Data in this exercise:
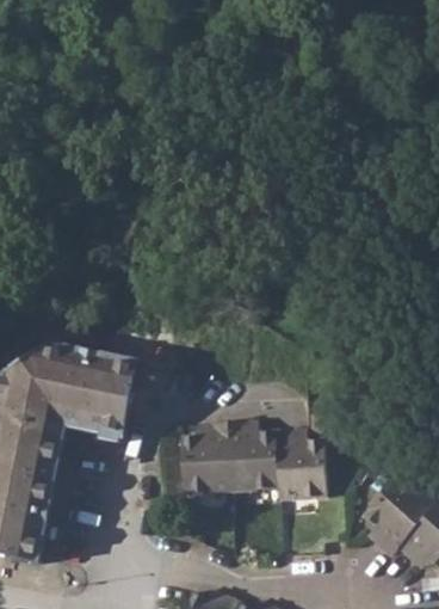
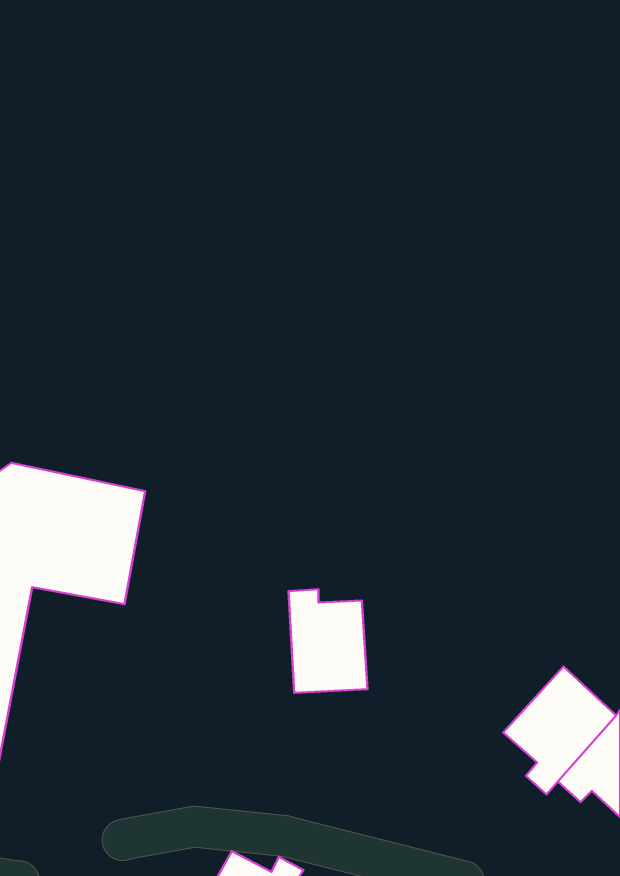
building: [175,426,228,493] -> none
building: [271,431,322,498] -> none

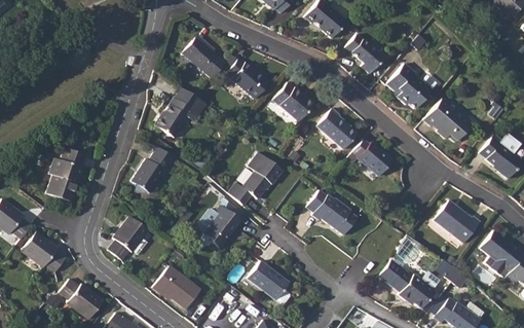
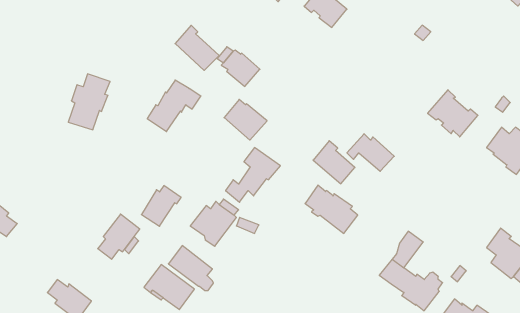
building: [346,34,384,73] -> none
building: [387,64,433,108] -> none
building: [274,82,315,121] -> [224,99,267,140]
building: [317,108,358,149] -> [313,141,355,184]
building: [47,147,87,201] -> [68,74,110,130]
building: [133,153,171,192] -> [141,186,181,226]
building: [435,199,481,243] -> none
building: [23,231,66,271] -> none
building: [248,259,291,302] -> [168,246,213,291]

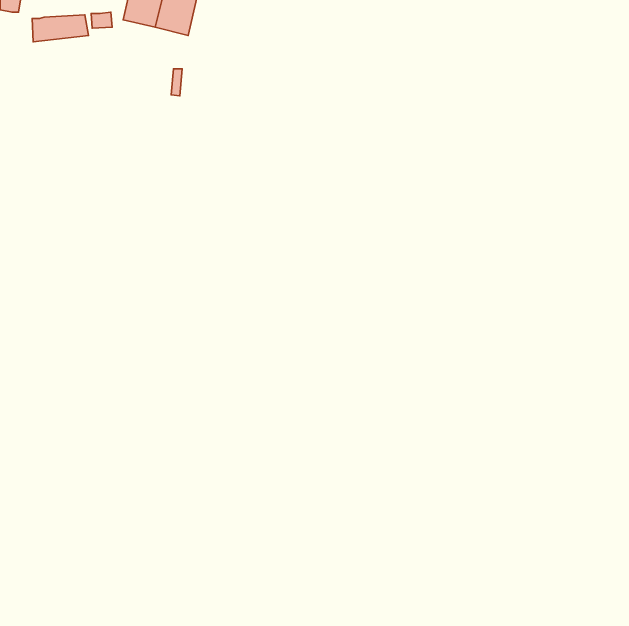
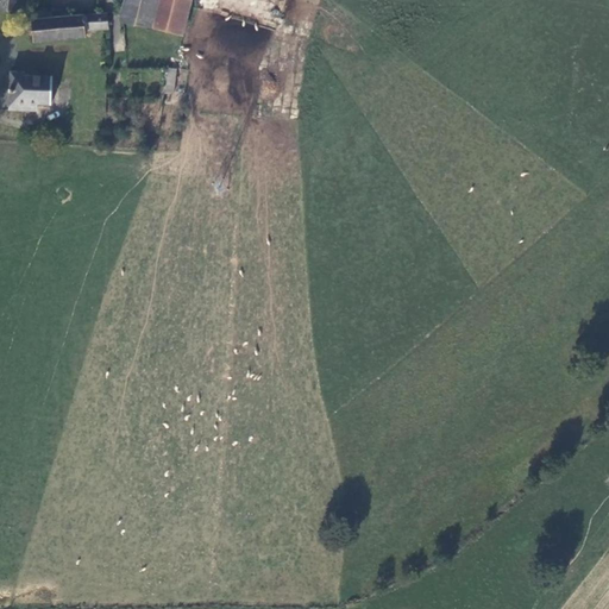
building: none -> [7,70,50,108]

Exercise prompt: The copy must start at the line containing "building: [133,153,171,192] ->" and end at the last line of the records, matching each line exactly and holding no pictures.

Answer to the problem:
building: [133,153,171,192] -> [141,186,181,226]
building: [435,199,481,243] -> none
building: [23,231,66,271] -> none
building: [248,259,291,302] -> [168,246,213,291]

building: none -> [7,70,50,108]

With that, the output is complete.